Task brief ::
Below are records; please set down exactly the lines from the first through the one containing "white brick D6".

Supplied records ::
•••

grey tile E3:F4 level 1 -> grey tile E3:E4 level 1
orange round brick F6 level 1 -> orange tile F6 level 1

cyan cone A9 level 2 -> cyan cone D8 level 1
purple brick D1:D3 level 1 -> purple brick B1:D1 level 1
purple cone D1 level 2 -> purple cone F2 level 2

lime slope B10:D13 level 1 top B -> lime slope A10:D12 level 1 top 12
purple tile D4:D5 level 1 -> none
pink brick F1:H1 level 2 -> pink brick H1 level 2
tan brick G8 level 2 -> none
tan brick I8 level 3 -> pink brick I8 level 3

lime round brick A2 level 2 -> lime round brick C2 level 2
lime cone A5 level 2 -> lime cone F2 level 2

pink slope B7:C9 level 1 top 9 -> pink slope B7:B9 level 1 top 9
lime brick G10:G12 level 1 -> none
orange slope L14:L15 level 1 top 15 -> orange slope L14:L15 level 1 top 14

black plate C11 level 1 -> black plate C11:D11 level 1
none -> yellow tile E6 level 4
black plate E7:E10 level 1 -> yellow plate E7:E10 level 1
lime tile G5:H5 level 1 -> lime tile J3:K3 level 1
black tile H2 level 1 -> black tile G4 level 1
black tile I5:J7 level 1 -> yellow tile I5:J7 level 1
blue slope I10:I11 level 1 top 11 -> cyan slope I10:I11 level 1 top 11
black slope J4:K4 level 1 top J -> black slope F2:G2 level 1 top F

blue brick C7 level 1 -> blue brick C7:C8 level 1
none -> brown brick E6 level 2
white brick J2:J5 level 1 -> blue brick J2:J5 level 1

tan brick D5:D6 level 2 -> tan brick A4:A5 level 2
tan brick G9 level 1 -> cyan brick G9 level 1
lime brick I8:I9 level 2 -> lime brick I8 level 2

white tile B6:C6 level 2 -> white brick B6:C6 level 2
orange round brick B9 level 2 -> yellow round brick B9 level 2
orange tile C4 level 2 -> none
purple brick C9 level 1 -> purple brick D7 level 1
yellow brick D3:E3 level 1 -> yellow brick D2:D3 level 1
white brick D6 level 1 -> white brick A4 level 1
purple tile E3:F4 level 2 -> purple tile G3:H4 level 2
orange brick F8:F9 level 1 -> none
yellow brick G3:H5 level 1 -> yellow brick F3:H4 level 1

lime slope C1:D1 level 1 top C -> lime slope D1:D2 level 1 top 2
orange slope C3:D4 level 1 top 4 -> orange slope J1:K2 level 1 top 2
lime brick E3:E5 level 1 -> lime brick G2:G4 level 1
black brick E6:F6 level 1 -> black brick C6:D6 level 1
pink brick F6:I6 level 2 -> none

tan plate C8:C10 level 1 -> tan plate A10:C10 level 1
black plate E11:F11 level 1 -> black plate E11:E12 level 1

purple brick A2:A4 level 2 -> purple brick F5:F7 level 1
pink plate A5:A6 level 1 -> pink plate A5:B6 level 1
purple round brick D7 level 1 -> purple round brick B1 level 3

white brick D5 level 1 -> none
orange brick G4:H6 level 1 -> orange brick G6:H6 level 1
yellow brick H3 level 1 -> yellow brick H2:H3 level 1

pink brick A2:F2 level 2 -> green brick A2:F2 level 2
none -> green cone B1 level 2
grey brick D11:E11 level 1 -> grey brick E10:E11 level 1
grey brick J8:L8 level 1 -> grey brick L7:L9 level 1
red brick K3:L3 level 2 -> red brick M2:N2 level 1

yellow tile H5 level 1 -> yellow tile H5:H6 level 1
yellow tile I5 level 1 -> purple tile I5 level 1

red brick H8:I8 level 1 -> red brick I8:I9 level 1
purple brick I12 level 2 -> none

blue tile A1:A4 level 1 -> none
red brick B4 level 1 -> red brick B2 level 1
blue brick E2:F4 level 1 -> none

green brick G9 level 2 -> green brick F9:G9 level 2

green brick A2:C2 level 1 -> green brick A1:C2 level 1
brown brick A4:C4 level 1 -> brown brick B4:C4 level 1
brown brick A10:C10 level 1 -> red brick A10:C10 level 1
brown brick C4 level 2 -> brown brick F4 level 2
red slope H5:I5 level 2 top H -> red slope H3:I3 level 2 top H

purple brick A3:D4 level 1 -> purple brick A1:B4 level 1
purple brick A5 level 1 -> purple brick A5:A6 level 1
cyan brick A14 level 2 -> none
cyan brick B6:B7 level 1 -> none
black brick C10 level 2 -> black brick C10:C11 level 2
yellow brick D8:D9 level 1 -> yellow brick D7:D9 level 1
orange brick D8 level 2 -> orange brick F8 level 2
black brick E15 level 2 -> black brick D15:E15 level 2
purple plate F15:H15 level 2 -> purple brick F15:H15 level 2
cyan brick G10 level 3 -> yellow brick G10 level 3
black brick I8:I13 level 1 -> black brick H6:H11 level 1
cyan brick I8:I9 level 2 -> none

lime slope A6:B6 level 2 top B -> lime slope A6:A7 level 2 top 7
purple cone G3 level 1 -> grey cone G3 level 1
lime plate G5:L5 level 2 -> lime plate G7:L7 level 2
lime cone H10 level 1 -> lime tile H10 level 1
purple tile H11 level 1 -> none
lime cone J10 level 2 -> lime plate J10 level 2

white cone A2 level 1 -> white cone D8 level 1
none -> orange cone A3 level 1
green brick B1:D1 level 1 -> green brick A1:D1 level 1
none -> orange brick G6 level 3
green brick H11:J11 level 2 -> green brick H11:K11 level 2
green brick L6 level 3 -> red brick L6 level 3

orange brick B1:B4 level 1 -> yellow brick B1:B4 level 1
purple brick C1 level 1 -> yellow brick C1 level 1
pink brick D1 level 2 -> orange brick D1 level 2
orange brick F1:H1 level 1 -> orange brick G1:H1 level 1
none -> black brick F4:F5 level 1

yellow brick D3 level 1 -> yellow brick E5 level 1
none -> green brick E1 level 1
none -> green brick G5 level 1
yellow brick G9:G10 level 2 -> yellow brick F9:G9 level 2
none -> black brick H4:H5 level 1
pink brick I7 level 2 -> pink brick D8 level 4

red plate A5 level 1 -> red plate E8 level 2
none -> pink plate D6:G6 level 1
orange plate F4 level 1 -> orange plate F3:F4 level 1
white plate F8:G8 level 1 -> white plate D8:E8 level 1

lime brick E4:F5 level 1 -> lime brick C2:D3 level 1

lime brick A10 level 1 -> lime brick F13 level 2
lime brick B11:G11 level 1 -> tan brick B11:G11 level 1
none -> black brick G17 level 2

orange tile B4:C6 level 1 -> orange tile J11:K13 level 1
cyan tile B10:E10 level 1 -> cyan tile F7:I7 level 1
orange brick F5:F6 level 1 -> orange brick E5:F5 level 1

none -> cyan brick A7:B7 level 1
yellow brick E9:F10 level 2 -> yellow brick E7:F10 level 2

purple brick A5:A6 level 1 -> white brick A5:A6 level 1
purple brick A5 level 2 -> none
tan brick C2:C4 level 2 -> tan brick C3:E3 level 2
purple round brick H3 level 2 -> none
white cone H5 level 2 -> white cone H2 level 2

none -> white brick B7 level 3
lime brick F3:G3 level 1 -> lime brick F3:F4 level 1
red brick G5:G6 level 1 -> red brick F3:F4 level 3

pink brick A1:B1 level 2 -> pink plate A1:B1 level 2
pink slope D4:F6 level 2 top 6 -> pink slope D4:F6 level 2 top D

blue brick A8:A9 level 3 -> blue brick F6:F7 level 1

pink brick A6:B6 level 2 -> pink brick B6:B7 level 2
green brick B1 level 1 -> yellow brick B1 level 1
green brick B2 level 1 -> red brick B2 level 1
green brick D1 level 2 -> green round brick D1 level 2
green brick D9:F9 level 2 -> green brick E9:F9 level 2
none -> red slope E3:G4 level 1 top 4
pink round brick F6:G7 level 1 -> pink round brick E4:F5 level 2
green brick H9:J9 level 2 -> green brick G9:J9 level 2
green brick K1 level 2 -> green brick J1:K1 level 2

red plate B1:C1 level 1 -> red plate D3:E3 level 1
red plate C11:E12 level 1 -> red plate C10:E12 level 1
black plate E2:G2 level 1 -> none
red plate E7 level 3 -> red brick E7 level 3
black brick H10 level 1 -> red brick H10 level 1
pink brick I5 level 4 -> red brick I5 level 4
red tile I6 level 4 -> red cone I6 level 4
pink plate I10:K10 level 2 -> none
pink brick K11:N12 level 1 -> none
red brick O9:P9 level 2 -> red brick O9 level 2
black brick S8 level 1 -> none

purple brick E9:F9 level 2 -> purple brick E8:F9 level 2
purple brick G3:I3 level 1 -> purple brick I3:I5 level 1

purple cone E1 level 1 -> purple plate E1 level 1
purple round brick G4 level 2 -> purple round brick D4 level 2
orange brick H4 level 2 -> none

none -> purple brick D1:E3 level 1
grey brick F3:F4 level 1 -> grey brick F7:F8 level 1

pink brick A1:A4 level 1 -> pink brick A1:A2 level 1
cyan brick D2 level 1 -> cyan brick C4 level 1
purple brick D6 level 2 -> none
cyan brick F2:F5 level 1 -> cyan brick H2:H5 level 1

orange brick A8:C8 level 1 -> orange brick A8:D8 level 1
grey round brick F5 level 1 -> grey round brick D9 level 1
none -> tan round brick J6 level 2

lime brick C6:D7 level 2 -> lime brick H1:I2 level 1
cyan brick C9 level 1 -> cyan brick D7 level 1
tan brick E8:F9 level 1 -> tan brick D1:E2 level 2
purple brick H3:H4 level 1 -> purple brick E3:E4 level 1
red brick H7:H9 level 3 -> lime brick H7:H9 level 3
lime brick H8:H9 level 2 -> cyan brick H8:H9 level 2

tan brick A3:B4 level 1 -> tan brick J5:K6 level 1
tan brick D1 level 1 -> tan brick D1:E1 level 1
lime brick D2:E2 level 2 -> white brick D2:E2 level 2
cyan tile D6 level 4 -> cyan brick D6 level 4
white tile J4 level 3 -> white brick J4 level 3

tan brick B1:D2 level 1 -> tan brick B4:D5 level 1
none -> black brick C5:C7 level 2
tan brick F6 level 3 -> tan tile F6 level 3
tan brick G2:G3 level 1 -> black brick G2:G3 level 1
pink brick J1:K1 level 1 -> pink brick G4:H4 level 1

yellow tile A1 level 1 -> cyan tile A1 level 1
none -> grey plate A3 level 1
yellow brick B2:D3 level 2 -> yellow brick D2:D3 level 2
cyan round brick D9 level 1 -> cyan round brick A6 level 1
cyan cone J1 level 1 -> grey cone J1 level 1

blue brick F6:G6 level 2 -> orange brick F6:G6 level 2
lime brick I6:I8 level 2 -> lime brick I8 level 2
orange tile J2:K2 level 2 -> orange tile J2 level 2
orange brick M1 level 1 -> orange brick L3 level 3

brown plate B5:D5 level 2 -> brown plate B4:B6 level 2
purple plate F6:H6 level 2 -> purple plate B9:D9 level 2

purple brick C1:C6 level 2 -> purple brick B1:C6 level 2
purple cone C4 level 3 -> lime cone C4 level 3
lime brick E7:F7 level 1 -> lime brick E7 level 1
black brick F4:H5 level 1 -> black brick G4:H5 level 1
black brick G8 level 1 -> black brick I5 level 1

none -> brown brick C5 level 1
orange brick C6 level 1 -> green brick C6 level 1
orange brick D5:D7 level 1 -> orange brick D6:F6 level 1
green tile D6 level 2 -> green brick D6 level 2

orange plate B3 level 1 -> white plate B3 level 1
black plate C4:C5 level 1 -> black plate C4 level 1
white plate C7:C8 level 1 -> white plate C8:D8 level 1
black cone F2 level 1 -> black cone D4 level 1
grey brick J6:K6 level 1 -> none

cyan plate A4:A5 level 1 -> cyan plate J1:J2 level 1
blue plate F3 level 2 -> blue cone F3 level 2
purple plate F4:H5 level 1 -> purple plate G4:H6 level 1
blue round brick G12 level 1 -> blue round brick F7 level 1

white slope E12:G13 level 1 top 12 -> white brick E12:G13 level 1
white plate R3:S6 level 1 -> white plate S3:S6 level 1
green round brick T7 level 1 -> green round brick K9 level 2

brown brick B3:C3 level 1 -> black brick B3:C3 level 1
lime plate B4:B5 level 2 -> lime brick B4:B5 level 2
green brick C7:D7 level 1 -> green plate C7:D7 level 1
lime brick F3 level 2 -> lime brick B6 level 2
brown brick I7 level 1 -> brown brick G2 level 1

•••

Exercise response ::
grey tile E3:F4 level 1 -> grey tile E3:E4 level 1
orange round brick F6 level 1 -> orange tile F6 level 1

cyan cone A9 level 2 -> cyan cone D8 level 1
purple brick D1:D3 level 1 -> purple brick B1:D1 level 1
purple cone D1 level 2 -> purple cone F2 level 2

lime slope B10:D13 level 1 top B -> lime slope A10:D12 level 1 top 12
purple tile D4:D5 level 1 -> none
pink brick F1:H1 level 2 -> pink brick H1 level 2
tan brick G8 level 2 -> none
tan brick I8 level 3 -> pink brick I8 level 3

lime round brick A2 level 2 -> lime round brick C2 level 2
lime cone A5 level 2 -> lime cone F2 level 2

pink slope B7:C9 level 1 top 9 -> pink slope B7:B9 level 1 top 9
lime brick G10:G12 level 1 -> none
orange slope L14:L15 level 1 top 15 -> orange slope L14:L15 level 1 top 14

black plate C11 level 1 -> black plate C11:D11 level 1
none -> yellow tile E6 level 4
black plate E7:E10 level 1 -> yellow plate E7:E10 level 1
lime tile G5:H5 level 1 -> lime tile J3:K3 level 1
black tile H2 level 1 -> black tile G4 level 1
black tile I5:J7 level 1 -> yellow tile I5:J7 level 1
blue slope I10:I11 level 1 top 11 -> cyan slope I10:I11 level 1 top 11
black slope J4:K4 level 1 top J -> black slope F2:G2 level 1 top F

blue brick C7 level 1 -> blue brick C7:C8 level 1
none -> brown brick E6 level 2
white brick J2:J5 level 1 -> blue brick J2:J5 level 1

tan brick D5:D6 level 2 -> tan brick A4:A5 level 2
tan brick G9 level 1 -> cyan brick G9 level 1
lime brick I8:I9 level 2 -> lime brick I8 level 2

white tile B6:C6 level 2 -> white brick B6:C6 level 2
orange round brick B9 level 2 -> yellow round brick B9 level 2
orange tile C4 level 2 -> none
purple brick C9 level 1 -> purple brick D7 level 1
yellow brick D3:E3 level 1 -> yellow brick D2:D3 level 1
white brick D6 level 1 -> white brick A4 level 1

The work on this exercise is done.